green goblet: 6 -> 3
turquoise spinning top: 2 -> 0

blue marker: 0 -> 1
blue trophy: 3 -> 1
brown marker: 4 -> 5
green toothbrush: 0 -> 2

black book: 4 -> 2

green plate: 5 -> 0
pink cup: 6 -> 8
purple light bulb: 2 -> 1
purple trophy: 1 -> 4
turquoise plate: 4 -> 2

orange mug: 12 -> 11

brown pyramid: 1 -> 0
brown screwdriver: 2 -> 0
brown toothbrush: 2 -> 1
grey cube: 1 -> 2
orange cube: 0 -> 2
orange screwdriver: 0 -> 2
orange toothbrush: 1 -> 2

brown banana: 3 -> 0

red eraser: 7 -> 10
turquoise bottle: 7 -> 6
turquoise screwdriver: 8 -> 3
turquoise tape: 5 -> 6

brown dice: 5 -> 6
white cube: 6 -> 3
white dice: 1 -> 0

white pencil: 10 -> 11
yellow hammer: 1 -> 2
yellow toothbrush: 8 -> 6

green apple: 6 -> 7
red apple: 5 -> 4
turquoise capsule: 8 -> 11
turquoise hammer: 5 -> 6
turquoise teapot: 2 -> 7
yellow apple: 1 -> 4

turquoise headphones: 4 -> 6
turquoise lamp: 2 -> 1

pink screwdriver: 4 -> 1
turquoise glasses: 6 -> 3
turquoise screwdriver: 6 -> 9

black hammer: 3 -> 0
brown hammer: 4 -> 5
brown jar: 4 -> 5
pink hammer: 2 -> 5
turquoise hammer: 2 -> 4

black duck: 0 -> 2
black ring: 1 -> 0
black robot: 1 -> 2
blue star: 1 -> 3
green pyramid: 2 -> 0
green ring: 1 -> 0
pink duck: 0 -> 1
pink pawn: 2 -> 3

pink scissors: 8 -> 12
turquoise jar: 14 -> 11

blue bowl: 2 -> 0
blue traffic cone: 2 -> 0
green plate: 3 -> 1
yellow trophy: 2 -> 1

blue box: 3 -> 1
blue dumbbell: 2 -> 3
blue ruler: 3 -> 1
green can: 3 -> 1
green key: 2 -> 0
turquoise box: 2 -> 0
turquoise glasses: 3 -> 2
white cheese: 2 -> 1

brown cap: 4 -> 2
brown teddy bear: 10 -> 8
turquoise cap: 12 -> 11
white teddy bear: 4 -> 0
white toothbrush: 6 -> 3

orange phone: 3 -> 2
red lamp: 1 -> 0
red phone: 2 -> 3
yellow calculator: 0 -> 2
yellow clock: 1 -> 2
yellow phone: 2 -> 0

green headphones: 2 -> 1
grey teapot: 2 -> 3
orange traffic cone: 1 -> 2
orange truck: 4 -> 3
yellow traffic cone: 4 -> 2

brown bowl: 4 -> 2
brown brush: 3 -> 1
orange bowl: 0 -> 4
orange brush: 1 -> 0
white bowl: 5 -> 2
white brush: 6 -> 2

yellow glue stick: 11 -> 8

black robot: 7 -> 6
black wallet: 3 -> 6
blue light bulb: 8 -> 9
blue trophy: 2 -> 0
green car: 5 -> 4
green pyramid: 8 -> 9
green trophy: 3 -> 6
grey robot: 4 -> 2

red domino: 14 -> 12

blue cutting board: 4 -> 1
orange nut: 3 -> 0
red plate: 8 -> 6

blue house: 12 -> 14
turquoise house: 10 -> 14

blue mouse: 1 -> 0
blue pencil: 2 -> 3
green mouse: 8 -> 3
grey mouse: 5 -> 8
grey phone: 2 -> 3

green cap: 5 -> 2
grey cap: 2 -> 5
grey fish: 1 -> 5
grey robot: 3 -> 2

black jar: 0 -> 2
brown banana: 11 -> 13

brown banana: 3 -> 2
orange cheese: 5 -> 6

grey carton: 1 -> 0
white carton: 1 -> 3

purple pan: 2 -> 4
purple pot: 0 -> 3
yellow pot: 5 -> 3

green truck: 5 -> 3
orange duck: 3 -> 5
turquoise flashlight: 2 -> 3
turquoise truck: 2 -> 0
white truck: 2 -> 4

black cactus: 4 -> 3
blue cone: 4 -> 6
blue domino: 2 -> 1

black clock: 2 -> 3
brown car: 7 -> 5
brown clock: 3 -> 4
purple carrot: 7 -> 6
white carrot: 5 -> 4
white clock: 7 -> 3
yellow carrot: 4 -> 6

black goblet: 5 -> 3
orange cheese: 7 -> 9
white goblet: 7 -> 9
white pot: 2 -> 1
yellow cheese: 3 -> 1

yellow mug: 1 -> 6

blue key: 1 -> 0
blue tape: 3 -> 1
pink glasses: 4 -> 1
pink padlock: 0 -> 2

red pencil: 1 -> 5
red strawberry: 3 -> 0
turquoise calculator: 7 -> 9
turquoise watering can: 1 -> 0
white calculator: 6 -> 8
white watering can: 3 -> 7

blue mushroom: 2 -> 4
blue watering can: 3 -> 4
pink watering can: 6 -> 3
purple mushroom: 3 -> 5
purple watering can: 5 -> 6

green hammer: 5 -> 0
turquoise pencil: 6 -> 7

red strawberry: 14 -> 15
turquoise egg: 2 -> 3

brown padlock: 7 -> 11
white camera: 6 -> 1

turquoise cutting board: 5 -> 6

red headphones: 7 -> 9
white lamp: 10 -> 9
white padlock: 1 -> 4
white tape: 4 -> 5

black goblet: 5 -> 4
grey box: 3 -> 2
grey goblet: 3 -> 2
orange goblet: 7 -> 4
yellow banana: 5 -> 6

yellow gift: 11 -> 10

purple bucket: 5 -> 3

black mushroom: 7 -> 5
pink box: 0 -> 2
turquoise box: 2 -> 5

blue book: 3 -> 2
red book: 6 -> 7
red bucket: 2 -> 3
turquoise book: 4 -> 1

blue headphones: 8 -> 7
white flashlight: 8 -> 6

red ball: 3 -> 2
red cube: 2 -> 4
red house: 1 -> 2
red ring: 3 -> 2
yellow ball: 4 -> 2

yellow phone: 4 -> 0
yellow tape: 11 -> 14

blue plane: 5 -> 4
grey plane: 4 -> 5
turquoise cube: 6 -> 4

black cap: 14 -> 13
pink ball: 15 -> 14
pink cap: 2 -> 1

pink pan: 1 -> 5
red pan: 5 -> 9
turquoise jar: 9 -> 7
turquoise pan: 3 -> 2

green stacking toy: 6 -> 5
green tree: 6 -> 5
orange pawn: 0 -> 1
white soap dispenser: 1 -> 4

▶ **What you are asked to do**
If a line in the records includes "cutting", it counts toward the total; report that total by itself.

▶ **Your response**
2